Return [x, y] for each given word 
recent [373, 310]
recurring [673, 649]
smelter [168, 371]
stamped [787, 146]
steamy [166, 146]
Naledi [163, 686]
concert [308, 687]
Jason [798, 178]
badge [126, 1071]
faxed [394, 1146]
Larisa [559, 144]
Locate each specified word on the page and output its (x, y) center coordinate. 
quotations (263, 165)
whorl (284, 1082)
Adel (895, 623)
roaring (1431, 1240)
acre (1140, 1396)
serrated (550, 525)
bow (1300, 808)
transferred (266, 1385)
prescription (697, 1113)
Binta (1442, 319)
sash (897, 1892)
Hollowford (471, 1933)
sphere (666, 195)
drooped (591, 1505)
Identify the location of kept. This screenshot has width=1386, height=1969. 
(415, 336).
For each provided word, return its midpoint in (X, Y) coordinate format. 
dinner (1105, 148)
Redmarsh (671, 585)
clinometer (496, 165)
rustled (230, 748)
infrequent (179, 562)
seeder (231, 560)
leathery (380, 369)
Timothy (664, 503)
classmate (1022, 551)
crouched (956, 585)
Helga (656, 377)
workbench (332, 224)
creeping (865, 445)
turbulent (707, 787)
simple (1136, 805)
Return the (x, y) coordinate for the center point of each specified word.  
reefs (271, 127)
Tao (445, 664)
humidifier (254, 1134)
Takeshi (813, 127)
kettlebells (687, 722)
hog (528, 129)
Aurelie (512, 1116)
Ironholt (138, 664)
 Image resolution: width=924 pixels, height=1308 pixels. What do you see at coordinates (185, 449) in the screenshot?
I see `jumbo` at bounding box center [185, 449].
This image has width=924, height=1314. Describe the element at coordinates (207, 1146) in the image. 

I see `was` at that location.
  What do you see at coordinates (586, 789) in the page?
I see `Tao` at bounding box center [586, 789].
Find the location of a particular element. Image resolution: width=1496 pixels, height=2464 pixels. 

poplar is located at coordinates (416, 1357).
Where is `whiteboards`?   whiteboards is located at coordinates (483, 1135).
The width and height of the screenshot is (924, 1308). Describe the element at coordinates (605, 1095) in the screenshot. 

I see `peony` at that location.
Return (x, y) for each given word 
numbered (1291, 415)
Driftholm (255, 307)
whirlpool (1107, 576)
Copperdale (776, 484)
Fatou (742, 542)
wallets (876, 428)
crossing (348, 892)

- - - - - - -

# EXERCISE DESCRIPTION:
Copy out every line of the records above verbatim, changing nothing.

# EXERCISE SOLUTION:
Return [x, y] for each given word 
recent [373, 310]
recurring [673, 649]
smelter [168, 371]
stamped [787, 146]
steamy [166, 146]
Naledi [163, 686]
concert [308, 687]
Jason [798, 178]
badge [126, 1071]
faxed [394, 1146]
Larisa [559, 144]
Locate each specified word on the page and output its (x, y) center coordinate. 
quotations (263, 165)
whorl (284, 1082)
Adel (895, 623)
roaring (1431, 1240)
acre (1140, 1396)
serrated (550, 525)
bow (1300, 808)
transferred (266, 1385)
prescription (697, 1113)
Binta (1442, 319)
sash (897, 1892)
Hollowford (471, 1933)
sphere (666, 195)
drooped (591, 1505)
Identify the location of kept. This screenshot has width=1386, height=1969. 
(415, 336).
For each provided word, return its midpoint in (X, Y) coordinate format. 
dinner (1105, 148)
Redmarsh (671, 585)
clinometer (496, 165)
rustled (230, 748)
infrequent (179, 562)
seeder (231, 560)
leathery (380, 369)
Timothy (664, 503)
classmate (1022, 551)
crouched (956, 585)
Helga (656, 377)
workbench (332, 224)
creeping (865, 445)
turbulent (707, 787)
simple (1136, 805)
Return the (x, y) coordinate for the center point of each specified word.  
reefs (271, 127)
Tao (445, 664)
humidifier (254, 1134)
Takeshi (813, 127)
kettlebells (687, 722)
hog (528, 129)
Aurelie (512, 1116)
Ironholt (138, 664)
 Image resolution: width=924 pixels, height=1308 pixels. What do you see at coordinates (185, 449) in the screenshot?
I see `jumbo` at bounding box center [185, 449].
This image has width=924, height=1314. Describe the element at coordinates (207, 1146) in the image. 

I see `was` at that location.
  What do you see at coordinates (586, 789) in the page?
I see `Tao` at bounding box center [586, 789].
Find the location of a particular element. Image resolution: width=1496 pixels, height=2464 pixels. 

poplar is located at coordinates (416, 1357).
Where is `whiteboards`?   whiteboards is located at coordinates (483, 1135).
The width and height of the screenshot is (924, 1308). Describe the element at coordinates (605, 1095) in the screenshot. 

I see `peony` at that location.
Return (x, y) for each given word 
numbered (1291, 415)
Driftholm (255, 307)
whirlpool (1107, 576)
Copperdale (776, 484)
Fatou (742, 542)
wallets (876, 428)
crossing (348, 892)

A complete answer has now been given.